*What this task involves*
From the first line to the last, repeat the data exactly and drop the pictures.

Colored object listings
*-*-*
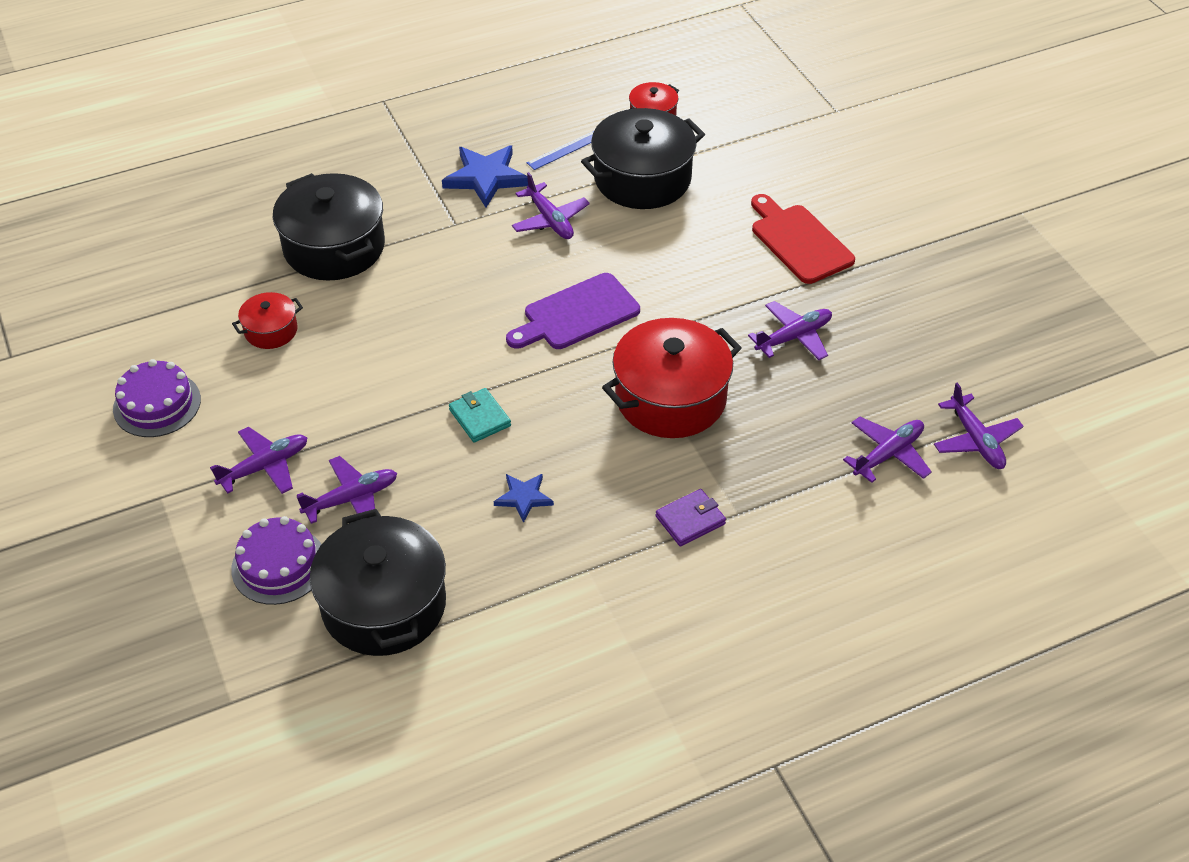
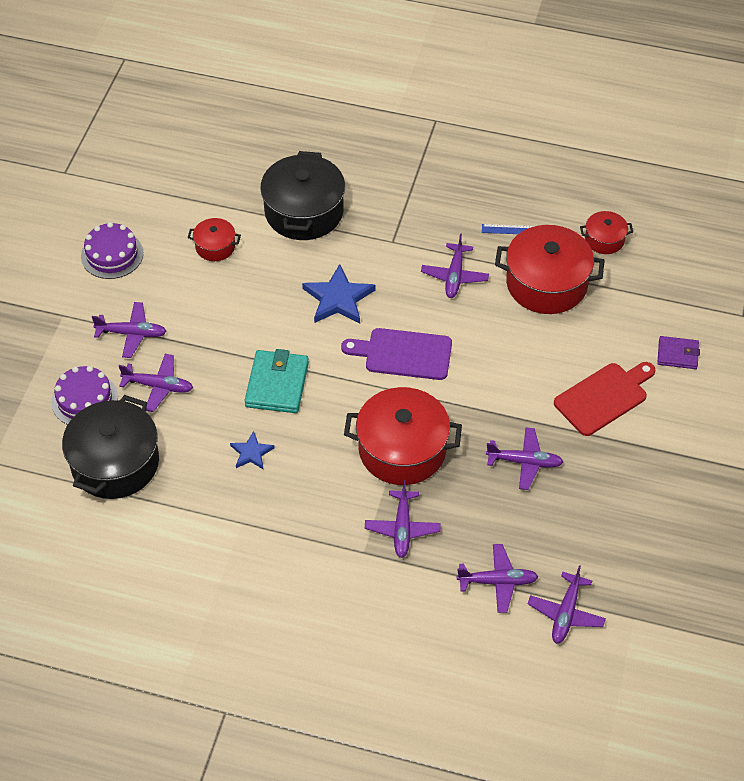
camera: 40 degrees right, 5 degrees up
(480, 418) = (277, 384): turquoise wallet -> turquoise wallet, size x1.64
(486, 178) = (444, 219): blue star -> blue star (338, 298)
(642, 179) = (546, 283): black pot -> red pot
(690, 520) = (331, 535): purple wallet -> purple wallet (677, 354)
(750, 467) = (402, 528): none -> purple plane
(799, 241) = (604, 397): red cutting board -> red cutting board turned 45 degrees clockwise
*-*-*
*Result of the task*
camera: 40 degrees right, 5 degrees up
(480, 418) = (277, 384): turquoise wallet -> turquoise wallet, size x1.64
(486, 178) = (444, 219): blue star -> blue star (338, 298)
(642, 179) = (546, 283): black pot -> red pot
(690, 520) = (331, 535): purple wallet -> purple wallet (677, 354)
(750, 467) = (402, 528): none -> purple plane
(799, 241) = (604, 397): red cutting board -> red cutting board turned 45 degrees clockwise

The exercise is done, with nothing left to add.